* What to do
Go over the records and count each line that has the string "Erdbeere". Give the number and nothing else.

* Material to process
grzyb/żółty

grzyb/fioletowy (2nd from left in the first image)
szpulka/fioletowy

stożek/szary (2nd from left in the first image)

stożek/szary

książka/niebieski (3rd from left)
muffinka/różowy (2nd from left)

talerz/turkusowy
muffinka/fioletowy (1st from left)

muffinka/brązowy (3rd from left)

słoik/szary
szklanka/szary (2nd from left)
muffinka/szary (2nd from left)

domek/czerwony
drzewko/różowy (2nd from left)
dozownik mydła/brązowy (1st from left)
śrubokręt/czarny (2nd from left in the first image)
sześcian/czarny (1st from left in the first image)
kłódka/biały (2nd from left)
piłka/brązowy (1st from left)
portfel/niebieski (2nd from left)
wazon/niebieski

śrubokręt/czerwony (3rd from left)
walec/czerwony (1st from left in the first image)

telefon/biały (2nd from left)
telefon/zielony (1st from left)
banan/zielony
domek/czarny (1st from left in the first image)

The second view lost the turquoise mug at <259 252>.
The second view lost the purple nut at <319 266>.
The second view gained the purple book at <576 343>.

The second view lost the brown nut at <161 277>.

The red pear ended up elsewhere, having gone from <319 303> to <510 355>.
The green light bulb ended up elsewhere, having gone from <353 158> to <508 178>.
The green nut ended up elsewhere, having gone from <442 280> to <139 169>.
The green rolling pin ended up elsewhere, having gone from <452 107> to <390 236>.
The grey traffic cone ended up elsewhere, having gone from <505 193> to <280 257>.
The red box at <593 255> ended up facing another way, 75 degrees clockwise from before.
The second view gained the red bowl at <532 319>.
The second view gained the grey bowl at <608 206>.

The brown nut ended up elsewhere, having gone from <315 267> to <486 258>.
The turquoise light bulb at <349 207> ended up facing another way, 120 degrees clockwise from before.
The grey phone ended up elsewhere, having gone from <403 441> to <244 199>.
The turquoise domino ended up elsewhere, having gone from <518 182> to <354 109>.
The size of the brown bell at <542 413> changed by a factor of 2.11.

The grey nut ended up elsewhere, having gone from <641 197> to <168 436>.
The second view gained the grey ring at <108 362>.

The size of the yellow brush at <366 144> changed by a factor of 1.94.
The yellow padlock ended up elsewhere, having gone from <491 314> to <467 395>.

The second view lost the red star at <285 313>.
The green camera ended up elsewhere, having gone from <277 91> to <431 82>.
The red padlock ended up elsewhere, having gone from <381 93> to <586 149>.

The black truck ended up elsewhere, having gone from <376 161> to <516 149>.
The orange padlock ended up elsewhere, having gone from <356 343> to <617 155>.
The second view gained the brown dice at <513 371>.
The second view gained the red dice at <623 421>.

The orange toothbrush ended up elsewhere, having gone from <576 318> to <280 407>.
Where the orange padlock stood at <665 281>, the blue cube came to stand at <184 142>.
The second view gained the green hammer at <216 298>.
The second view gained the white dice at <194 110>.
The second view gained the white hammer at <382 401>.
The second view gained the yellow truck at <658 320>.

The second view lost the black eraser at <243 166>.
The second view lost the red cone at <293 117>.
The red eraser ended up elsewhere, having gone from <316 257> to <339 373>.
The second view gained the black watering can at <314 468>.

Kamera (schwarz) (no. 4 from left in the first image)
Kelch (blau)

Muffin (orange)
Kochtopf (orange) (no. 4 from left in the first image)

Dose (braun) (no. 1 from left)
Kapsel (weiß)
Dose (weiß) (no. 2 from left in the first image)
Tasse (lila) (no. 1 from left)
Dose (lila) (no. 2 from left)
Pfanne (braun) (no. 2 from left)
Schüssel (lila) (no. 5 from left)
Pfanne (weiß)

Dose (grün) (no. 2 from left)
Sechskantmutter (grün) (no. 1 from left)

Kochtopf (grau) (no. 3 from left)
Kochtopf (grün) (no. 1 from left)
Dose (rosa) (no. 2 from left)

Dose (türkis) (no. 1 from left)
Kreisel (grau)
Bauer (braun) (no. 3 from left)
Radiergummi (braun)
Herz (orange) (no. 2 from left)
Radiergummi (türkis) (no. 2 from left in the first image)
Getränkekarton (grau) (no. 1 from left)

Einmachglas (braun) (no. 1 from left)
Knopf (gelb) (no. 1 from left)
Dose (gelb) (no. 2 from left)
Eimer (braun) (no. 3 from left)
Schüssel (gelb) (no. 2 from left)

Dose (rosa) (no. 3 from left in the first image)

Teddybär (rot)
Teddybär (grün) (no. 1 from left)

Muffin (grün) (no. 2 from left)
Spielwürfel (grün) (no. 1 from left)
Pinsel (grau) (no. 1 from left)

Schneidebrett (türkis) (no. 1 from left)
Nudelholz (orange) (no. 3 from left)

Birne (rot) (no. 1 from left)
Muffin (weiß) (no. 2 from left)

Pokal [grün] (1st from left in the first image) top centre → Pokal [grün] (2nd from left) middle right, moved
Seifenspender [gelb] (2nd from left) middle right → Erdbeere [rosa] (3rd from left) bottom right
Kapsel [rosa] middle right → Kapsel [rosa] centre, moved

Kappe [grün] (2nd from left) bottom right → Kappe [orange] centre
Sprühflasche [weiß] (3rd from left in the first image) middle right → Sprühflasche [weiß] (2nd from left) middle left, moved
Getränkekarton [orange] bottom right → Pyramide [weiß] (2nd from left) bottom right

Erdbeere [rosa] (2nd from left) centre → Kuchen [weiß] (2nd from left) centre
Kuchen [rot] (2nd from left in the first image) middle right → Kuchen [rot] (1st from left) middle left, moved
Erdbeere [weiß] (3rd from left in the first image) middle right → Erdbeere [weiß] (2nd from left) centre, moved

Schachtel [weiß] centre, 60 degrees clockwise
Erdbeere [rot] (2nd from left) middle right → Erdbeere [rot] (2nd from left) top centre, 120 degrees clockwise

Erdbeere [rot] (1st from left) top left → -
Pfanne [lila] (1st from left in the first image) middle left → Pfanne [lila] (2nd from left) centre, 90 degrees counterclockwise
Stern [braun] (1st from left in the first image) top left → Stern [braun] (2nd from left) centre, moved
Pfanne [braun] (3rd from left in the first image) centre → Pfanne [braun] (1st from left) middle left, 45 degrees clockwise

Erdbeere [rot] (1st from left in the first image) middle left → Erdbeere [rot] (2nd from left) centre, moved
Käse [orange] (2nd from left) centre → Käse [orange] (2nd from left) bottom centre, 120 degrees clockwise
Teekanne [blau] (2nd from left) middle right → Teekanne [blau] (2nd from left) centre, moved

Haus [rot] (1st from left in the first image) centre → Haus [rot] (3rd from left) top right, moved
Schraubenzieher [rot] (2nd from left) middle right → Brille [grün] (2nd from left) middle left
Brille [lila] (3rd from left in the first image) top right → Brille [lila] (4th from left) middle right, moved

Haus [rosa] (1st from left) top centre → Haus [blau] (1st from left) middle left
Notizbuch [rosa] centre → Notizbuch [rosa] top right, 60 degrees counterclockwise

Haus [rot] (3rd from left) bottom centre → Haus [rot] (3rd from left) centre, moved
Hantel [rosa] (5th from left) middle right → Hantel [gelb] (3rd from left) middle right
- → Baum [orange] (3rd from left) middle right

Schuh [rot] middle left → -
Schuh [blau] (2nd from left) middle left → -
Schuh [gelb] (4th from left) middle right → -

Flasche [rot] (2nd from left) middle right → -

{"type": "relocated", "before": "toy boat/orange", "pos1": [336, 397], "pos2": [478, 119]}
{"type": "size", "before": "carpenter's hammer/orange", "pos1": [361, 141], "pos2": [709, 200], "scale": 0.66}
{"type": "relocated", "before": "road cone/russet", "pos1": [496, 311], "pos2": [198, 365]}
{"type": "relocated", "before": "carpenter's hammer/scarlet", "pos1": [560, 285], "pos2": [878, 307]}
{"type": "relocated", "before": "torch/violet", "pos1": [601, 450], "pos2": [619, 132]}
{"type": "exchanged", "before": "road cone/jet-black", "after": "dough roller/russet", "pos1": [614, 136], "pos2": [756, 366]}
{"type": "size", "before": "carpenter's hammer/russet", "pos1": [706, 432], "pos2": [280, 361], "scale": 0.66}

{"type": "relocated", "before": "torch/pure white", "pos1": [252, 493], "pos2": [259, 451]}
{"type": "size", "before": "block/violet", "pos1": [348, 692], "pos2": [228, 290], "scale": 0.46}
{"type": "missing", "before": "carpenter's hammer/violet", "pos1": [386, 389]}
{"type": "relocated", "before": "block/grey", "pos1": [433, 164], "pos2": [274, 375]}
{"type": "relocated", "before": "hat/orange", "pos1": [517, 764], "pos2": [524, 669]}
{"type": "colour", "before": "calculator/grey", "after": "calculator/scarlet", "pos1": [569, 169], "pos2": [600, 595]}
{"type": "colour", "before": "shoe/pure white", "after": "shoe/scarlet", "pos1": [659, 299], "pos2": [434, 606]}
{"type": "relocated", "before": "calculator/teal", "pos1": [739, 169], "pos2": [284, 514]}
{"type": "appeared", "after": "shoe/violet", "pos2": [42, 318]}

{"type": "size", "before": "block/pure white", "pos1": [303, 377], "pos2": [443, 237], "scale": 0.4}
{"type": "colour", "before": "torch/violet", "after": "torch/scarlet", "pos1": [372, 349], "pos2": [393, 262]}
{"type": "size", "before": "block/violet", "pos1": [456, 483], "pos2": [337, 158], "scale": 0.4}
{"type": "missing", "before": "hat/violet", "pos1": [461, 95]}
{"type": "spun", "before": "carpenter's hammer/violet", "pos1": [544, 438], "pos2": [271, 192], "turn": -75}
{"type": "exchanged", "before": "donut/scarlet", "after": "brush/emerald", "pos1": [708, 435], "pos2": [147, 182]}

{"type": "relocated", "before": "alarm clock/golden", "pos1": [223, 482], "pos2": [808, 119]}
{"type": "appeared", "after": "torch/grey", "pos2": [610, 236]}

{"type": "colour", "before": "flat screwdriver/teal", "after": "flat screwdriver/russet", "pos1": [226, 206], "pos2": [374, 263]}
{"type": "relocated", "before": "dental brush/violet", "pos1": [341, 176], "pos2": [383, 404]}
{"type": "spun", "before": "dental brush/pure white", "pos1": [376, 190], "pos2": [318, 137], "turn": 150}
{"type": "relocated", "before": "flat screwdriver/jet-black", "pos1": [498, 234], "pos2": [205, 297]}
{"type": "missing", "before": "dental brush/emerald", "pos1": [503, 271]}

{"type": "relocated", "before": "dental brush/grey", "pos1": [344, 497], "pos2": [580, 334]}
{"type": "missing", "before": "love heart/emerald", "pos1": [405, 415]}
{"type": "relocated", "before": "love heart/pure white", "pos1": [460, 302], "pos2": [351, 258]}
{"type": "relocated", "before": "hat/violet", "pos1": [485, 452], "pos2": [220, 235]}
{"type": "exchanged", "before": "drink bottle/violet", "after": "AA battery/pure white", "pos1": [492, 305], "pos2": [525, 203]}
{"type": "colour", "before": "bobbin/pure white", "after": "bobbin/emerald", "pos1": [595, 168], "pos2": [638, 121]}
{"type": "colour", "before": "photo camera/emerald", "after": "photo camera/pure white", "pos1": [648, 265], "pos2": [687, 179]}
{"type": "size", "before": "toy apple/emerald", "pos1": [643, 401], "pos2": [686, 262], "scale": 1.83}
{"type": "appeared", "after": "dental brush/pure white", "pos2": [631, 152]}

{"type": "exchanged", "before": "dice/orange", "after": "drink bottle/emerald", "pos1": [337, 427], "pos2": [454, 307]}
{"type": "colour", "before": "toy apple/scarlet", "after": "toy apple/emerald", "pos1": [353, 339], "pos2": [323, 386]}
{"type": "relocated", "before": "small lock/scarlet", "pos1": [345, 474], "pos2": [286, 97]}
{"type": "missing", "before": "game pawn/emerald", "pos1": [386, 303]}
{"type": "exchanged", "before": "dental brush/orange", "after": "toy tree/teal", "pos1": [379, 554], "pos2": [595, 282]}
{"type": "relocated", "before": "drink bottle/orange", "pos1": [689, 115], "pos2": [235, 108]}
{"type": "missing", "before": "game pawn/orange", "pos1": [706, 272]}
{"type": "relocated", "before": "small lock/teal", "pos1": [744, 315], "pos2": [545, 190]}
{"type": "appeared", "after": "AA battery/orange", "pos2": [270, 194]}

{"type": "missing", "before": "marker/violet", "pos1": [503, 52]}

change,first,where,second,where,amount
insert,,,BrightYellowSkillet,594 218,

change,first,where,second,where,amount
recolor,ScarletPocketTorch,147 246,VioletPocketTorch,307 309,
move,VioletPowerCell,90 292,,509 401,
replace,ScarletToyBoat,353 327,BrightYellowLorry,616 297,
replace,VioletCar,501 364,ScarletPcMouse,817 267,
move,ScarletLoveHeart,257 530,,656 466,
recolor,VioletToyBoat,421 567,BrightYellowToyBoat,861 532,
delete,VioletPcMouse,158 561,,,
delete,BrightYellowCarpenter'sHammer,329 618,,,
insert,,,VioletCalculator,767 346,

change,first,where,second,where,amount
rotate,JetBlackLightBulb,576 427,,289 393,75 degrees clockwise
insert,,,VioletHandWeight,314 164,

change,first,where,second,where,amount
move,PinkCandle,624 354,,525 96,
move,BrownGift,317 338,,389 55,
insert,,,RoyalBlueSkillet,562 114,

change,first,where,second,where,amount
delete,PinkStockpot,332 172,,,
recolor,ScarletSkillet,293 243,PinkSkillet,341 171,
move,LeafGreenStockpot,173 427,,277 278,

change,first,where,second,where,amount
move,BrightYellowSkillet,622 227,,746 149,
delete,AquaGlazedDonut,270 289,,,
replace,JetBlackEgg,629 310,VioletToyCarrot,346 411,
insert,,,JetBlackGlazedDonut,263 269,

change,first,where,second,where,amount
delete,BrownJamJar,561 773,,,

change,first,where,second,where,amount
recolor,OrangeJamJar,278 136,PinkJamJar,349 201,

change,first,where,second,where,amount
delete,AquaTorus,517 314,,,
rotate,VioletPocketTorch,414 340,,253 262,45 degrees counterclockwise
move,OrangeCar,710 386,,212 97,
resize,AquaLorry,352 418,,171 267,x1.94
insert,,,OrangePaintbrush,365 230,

* Solution to this exercise
6